▼
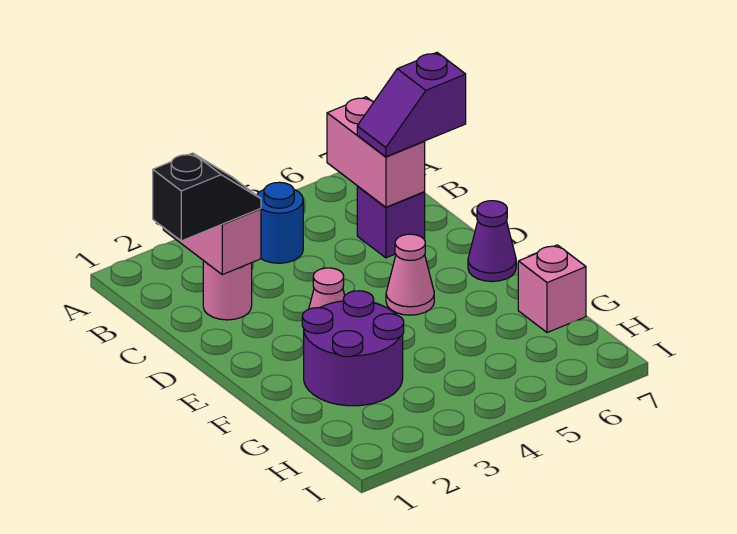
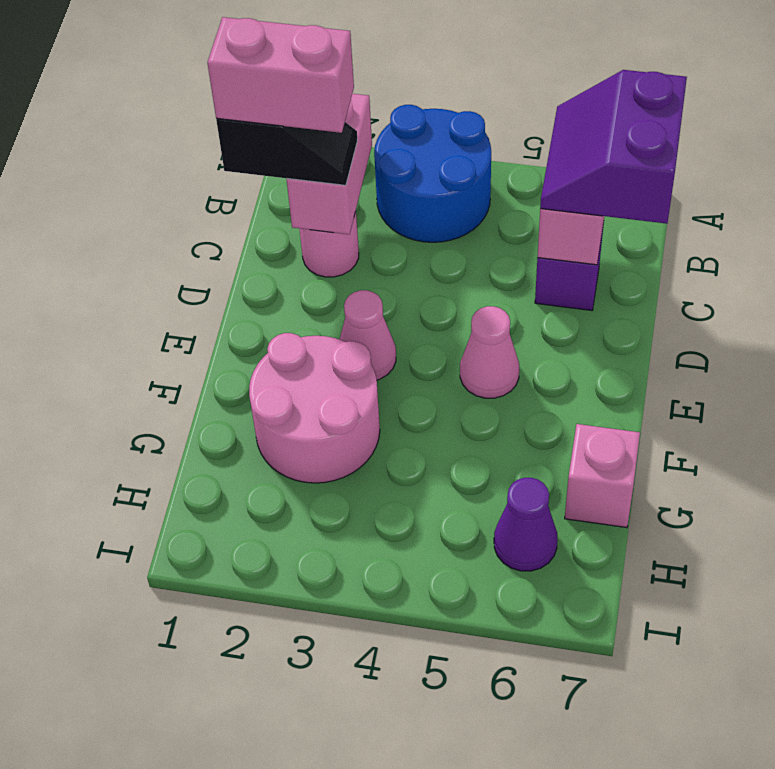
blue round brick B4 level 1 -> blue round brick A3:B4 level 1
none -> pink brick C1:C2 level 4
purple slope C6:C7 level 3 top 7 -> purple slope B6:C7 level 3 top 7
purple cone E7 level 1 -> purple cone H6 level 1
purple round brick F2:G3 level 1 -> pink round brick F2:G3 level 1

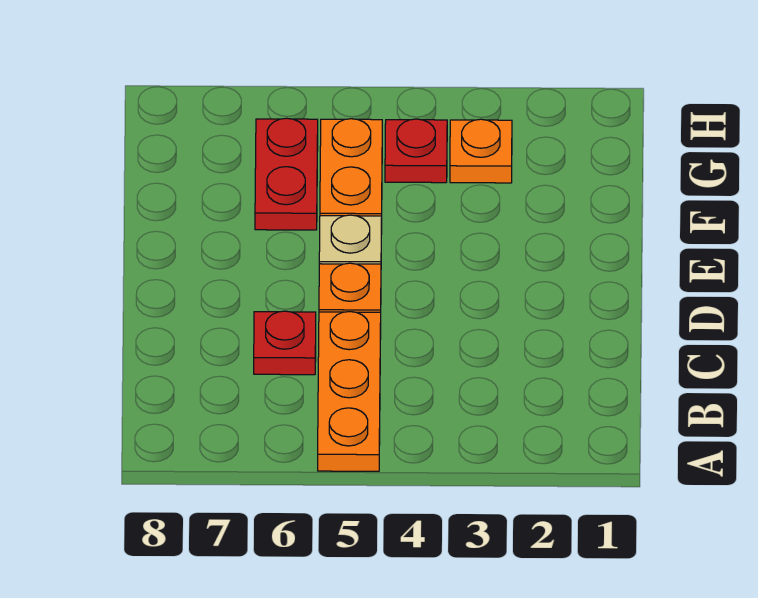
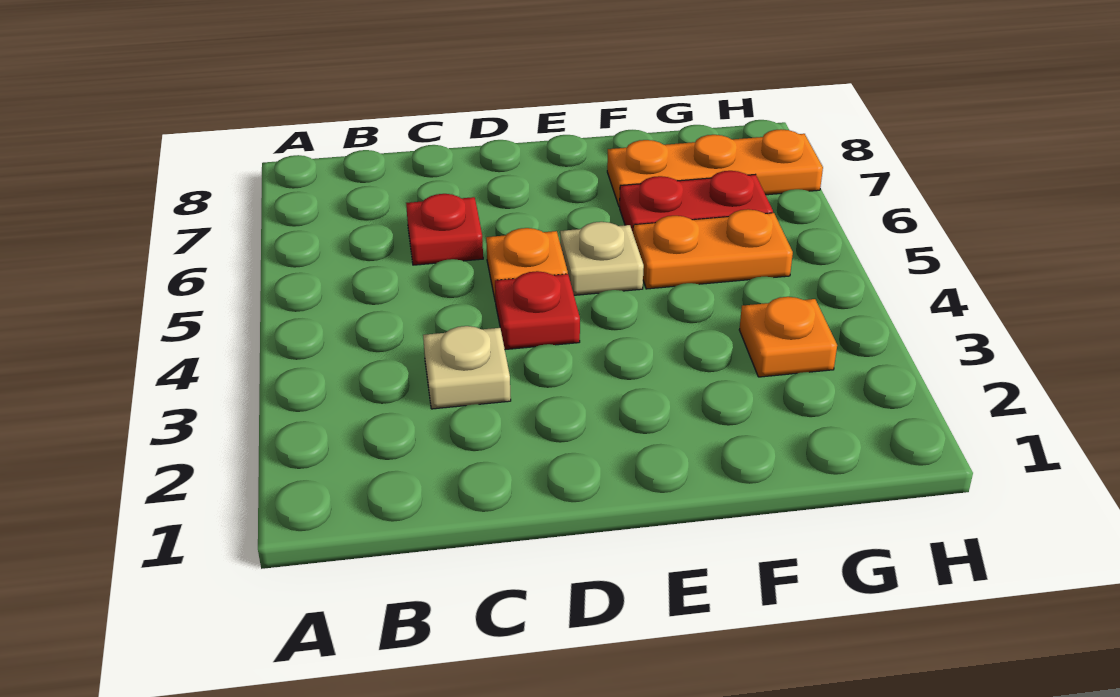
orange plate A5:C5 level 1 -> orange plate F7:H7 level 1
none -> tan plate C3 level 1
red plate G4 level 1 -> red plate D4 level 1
▲
▼
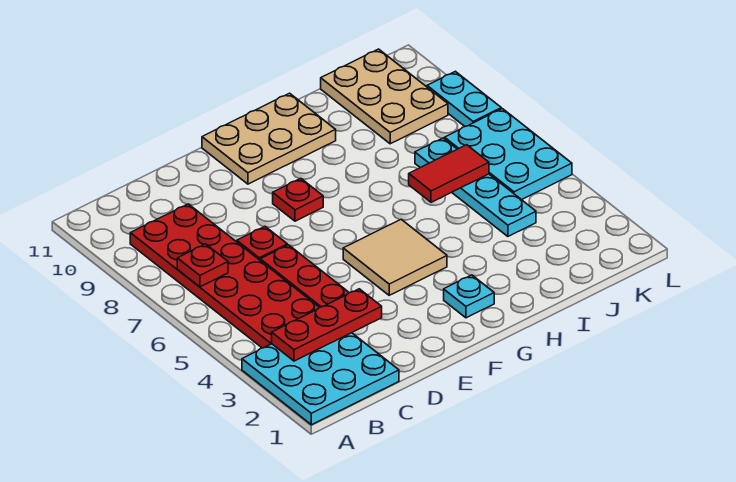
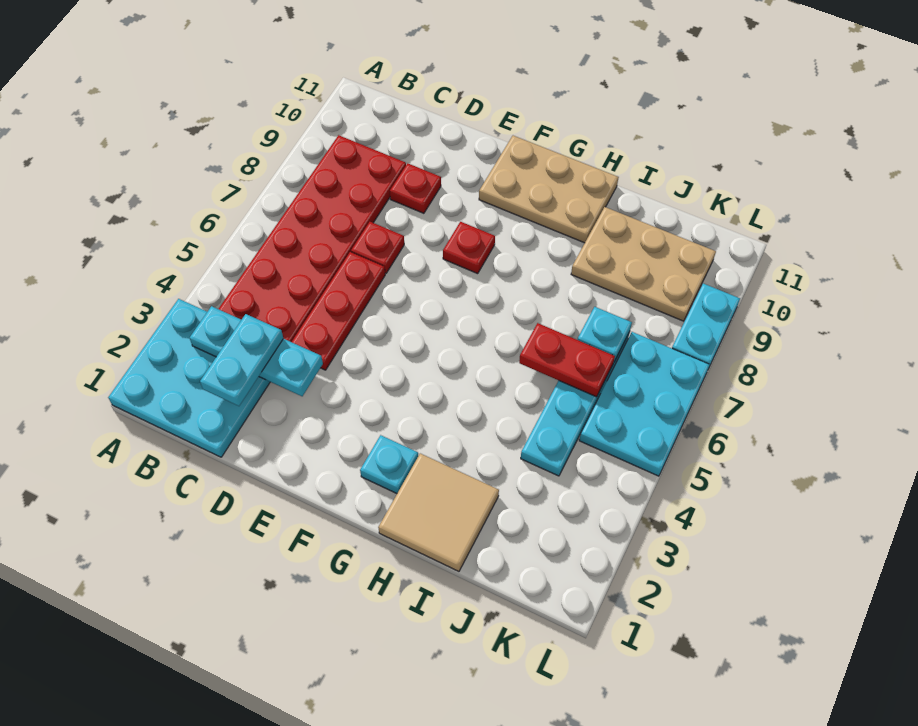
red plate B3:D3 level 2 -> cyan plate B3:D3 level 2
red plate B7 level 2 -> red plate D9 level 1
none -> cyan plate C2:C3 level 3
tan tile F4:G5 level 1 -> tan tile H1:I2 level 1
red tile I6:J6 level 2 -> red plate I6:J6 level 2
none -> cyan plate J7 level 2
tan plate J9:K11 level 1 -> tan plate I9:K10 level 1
▲
▼
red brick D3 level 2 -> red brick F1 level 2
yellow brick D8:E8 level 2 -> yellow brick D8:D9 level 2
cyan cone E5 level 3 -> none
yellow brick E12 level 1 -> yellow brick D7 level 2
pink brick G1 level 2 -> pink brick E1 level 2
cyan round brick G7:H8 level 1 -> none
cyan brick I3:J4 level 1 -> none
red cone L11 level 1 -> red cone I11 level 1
▲
Go through the entries and return each line where the word "brick" occurs.

● REPLY TO THE EXERCISE
blue round brick B4 level 1 -> blue round brick A3:B4 level 1
none -> pink brick C1:C2 level 4
purple round brick F2:G3 level 1 -> pink round brick F2:G3 level 1
red brick D3 level 2 -> red brick F1 level 2
yellow brick D8:E8 level 2 -> yellow brick D8:D9 level 2
yellow brick E12 level 1 -> yellow brick D7 level 2
pink brick G1 level 2 -> pink brick E1 level 2
cyan round brick G7:H8 level 1 -> none
cyan brick I3:J4 level 1 -> none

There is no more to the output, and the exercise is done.